**Extracted material:**
- - - - - - -
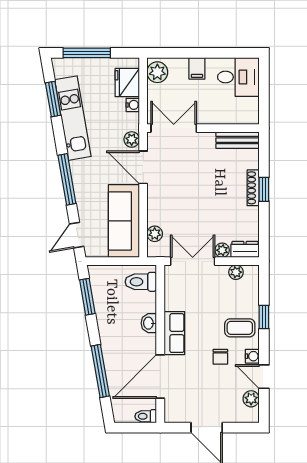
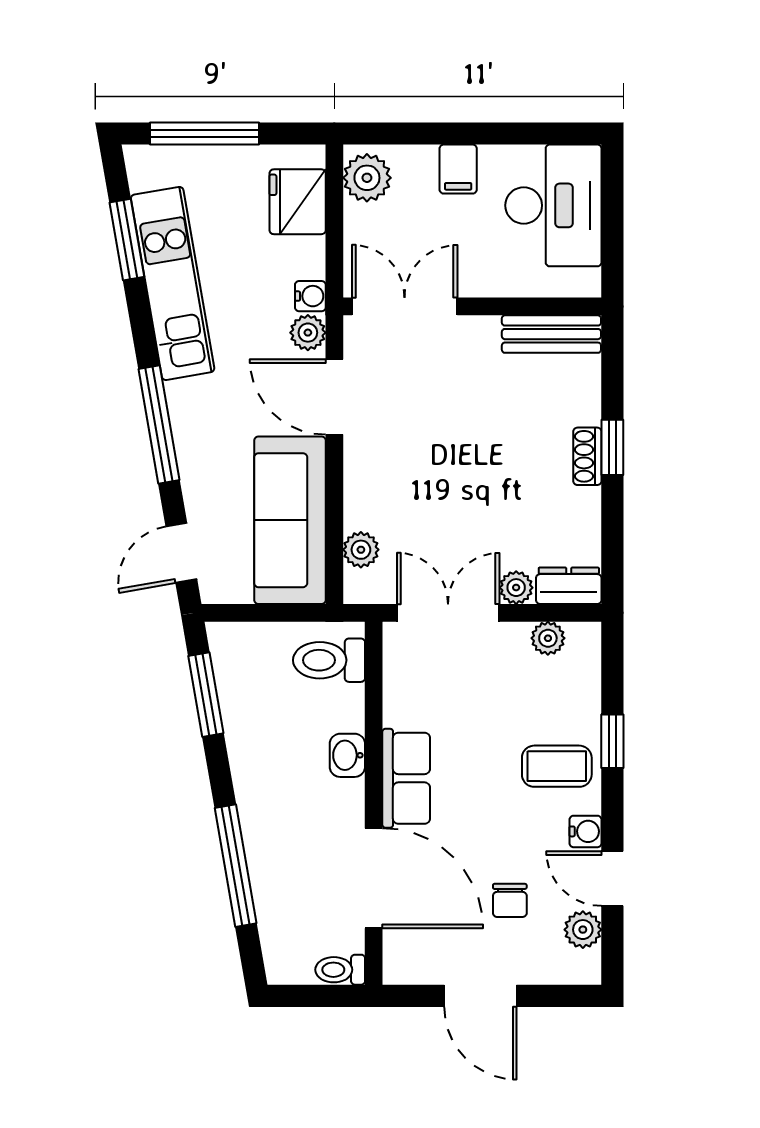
desk: (238, 77) -> (553, 205), width x1.37
water cooler: (133, 105) -> (310, 296), moved
shoe rack: (253, 188) -> (587, 456), width x0.70
chair: (220, 357) -> (510, 900), moved
door: (160, 376) -> (374, 878), swing flipped

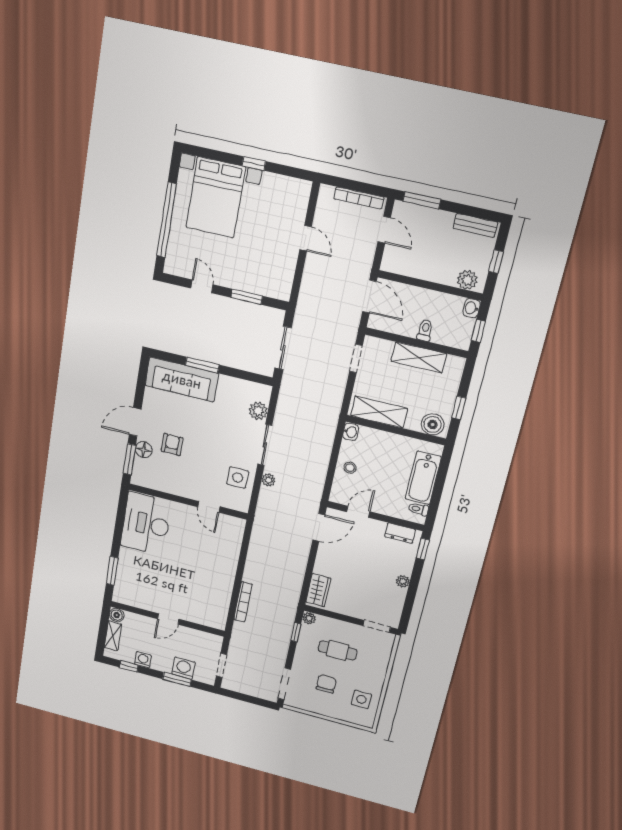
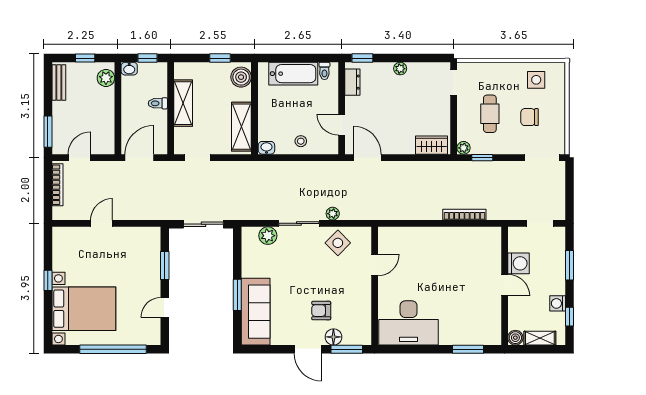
side table: (238, 478) -> (338, 243), turned 45
washing machine: (183, 668) -> (518, 263), moved, turned 180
- - - - - - -
**Assigned task:**
Out of the records above, pull the lines that include the word "moved".

**Problem solution:**
water cooler: (133, 105) -> (310, 296), moved
chair: (220, 357) -> (510, 900), moved
washing machine: (183, 668) -> (518, 263), moved, turned 180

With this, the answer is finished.